◆ What to do
Which lines in the entries below contain the string "acciaccatura"? Report each of them in full.

(Collected data entries)
· · · ·

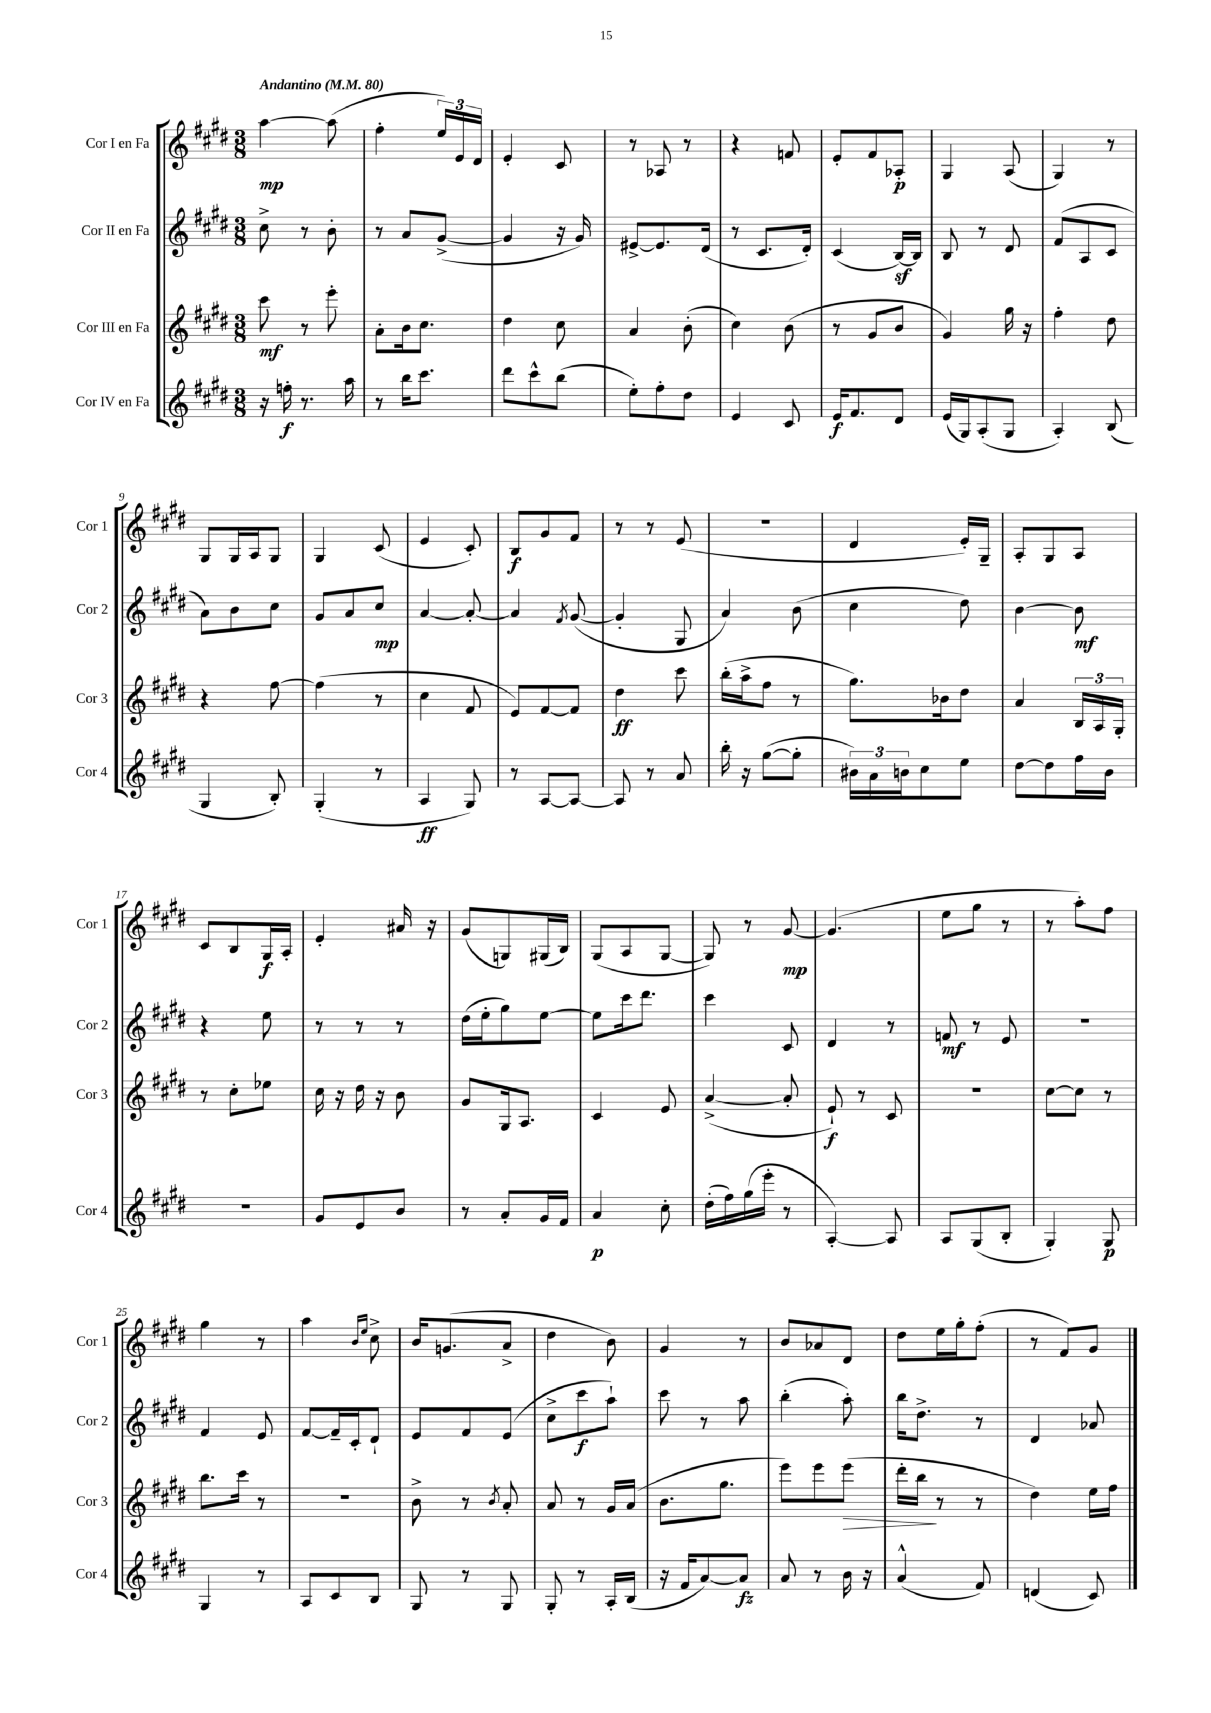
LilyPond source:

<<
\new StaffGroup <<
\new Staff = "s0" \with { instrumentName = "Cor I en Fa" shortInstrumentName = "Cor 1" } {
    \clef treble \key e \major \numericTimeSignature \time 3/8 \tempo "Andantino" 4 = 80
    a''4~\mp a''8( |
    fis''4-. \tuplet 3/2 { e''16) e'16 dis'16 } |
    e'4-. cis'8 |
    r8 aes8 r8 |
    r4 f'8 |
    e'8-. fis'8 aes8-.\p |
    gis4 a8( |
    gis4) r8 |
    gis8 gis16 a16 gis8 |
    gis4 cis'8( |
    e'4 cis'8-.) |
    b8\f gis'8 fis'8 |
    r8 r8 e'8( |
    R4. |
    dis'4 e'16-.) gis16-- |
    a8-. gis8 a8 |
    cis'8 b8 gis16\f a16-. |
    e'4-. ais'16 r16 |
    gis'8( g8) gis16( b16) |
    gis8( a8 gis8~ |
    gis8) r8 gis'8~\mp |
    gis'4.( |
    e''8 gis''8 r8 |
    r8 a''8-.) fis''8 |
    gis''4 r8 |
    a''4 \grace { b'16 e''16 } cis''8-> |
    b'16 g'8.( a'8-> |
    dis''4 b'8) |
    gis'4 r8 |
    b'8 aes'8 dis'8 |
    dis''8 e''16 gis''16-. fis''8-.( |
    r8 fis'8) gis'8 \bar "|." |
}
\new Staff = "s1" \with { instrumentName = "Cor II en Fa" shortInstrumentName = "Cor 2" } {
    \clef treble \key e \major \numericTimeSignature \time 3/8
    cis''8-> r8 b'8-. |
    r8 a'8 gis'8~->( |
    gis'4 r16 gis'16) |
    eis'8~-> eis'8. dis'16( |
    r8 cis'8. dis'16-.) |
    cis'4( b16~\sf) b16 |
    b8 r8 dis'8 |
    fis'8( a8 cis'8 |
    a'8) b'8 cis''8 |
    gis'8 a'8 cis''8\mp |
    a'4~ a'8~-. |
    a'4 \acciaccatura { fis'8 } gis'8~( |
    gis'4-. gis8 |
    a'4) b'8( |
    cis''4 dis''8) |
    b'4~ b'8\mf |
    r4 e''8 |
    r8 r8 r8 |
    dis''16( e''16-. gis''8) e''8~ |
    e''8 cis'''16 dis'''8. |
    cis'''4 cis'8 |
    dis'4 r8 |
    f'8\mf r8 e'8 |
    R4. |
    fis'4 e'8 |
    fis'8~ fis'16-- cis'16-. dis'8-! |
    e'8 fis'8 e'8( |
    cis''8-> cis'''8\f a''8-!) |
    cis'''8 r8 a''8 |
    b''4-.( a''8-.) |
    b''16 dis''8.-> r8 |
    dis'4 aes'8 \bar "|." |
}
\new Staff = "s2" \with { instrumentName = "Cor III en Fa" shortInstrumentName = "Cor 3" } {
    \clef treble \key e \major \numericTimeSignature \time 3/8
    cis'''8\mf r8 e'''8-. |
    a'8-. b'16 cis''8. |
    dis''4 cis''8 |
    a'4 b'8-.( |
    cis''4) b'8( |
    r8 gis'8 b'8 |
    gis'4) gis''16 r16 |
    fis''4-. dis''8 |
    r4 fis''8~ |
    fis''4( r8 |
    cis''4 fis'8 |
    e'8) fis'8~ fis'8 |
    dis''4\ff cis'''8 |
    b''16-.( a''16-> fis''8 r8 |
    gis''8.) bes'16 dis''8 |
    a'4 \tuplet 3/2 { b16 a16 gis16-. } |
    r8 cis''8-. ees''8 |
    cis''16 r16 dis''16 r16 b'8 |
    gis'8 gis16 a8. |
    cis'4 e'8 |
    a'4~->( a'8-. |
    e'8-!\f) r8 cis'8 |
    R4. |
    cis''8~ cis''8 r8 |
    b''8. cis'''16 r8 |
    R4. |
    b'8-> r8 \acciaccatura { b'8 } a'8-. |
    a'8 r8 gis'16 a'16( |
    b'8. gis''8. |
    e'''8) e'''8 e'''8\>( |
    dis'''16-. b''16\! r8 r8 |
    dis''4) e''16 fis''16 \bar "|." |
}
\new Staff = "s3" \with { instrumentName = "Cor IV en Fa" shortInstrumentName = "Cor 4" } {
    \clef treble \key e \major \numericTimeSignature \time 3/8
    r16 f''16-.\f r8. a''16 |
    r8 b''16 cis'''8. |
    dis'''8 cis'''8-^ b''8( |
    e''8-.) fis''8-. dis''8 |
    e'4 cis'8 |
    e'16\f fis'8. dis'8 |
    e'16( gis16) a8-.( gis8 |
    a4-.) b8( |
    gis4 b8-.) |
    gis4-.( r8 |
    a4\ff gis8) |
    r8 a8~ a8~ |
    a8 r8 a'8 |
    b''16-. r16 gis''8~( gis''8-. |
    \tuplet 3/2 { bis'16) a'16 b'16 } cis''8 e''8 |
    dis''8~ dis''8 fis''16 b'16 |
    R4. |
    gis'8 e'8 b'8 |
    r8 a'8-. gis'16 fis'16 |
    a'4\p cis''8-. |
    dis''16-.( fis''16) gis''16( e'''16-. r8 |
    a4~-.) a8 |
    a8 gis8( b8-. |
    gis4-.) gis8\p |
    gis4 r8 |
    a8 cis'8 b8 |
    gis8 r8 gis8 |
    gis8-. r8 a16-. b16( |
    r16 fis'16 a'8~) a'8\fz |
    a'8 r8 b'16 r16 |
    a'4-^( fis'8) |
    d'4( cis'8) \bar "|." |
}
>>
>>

· · · ·

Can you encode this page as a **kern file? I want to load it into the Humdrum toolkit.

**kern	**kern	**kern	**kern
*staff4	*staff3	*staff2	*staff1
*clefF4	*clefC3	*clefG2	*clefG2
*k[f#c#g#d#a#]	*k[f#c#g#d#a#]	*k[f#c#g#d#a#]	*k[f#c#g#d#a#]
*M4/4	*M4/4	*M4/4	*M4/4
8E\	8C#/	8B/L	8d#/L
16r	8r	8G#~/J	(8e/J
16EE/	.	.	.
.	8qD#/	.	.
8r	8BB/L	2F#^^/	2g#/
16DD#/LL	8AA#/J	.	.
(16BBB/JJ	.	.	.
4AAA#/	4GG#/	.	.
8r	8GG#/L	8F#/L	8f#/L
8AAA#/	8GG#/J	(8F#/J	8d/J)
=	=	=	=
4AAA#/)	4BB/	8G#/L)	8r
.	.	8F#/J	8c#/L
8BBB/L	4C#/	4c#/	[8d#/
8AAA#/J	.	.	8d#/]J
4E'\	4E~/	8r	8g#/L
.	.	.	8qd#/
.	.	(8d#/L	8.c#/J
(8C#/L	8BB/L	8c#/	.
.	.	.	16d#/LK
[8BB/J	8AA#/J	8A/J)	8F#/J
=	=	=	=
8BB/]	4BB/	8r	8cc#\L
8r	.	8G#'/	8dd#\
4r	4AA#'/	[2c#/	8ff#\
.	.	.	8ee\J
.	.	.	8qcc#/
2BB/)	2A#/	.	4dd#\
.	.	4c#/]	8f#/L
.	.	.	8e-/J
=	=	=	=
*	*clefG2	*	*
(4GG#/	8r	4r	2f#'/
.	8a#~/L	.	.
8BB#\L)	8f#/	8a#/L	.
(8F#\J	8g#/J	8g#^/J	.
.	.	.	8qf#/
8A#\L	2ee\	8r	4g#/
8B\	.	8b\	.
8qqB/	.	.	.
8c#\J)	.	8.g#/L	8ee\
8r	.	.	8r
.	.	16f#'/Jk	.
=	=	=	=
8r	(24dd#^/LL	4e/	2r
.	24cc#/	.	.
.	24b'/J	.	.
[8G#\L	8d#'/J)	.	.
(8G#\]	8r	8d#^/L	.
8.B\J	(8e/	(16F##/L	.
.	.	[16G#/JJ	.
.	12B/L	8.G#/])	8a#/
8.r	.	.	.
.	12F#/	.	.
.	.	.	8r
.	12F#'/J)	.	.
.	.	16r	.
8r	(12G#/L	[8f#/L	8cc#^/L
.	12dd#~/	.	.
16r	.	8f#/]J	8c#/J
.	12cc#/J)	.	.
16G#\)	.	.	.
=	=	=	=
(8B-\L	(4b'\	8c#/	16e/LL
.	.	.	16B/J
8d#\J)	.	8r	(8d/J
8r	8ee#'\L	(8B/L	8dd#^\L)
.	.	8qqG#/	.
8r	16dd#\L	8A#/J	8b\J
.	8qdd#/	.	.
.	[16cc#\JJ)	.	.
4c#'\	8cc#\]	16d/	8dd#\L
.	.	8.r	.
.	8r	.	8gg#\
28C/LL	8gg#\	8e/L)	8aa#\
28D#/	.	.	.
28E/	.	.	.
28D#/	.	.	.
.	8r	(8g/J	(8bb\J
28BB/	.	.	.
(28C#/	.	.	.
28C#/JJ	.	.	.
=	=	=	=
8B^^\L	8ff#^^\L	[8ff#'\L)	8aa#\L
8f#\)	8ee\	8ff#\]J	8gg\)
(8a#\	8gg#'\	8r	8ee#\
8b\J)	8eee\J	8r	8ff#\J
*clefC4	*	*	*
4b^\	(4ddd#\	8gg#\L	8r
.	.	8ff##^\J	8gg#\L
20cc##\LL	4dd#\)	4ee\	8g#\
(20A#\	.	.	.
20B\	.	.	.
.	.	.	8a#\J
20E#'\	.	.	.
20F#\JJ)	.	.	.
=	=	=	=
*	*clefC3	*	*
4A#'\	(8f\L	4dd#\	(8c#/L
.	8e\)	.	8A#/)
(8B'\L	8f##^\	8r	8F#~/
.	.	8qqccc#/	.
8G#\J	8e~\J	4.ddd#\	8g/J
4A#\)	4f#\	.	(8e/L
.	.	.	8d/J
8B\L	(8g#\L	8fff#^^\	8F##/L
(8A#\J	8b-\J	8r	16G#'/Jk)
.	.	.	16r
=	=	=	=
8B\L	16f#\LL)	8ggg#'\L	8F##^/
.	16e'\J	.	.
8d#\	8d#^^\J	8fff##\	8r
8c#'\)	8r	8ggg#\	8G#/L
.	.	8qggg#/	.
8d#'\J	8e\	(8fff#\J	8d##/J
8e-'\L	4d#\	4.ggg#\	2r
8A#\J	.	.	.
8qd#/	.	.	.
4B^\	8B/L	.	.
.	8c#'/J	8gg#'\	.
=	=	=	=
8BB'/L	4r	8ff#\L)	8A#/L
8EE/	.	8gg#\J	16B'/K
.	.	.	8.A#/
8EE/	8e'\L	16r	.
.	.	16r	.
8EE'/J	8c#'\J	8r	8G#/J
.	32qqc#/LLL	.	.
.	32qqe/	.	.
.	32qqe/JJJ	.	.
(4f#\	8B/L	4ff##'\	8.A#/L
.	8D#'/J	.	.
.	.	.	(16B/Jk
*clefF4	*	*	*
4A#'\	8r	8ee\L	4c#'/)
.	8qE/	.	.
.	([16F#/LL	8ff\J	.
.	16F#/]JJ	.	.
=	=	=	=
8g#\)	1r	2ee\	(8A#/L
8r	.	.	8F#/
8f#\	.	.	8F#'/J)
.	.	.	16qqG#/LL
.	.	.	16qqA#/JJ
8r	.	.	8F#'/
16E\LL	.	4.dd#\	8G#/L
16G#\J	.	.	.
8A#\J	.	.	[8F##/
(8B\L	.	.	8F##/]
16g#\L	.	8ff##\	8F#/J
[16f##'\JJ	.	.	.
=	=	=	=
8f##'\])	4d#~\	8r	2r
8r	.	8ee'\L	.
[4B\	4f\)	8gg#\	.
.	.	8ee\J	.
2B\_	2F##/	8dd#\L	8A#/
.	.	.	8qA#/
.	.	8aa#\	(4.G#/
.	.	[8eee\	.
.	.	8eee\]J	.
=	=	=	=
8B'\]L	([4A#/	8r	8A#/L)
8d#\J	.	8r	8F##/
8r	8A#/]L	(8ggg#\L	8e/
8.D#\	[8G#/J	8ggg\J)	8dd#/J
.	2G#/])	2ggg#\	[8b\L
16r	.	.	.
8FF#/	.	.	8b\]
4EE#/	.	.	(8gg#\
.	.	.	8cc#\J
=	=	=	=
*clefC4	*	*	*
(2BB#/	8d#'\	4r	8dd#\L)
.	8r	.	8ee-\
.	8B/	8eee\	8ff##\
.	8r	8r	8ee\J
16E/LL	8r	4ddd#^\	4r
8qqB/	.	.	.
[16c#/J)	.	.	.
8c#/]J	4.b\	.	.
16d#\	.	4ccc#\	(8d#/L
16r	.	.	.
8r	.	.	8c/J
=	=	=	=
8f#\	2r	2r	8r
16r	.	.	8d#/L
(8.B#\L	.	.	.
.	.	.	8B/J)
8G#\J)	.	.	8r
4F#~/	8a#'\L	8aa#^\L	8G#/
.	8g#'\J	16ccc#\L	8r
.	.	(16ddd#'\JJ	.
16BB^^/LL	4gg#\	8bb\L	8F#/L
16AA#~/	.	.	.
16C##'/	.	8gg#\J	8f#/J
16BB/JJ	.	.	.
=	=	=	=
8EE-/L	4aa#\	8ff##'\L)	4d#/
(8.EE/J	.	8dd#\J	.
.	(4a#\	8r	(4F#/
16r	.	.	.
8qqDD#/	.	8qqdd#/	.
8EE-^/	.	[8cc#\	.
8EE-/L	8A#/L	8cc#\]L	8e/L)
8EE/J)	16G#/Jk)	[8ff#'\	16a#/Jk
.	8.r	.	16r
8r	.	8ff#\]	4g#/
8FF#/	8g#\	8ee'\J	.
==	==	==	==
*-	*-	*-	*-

· · · ·

◆ Problem solution
    a'4 \acciaccatura { fis'8 } gis'8~( |
    b'8-> r8 \acciaccatura { b'8 } a'8-. |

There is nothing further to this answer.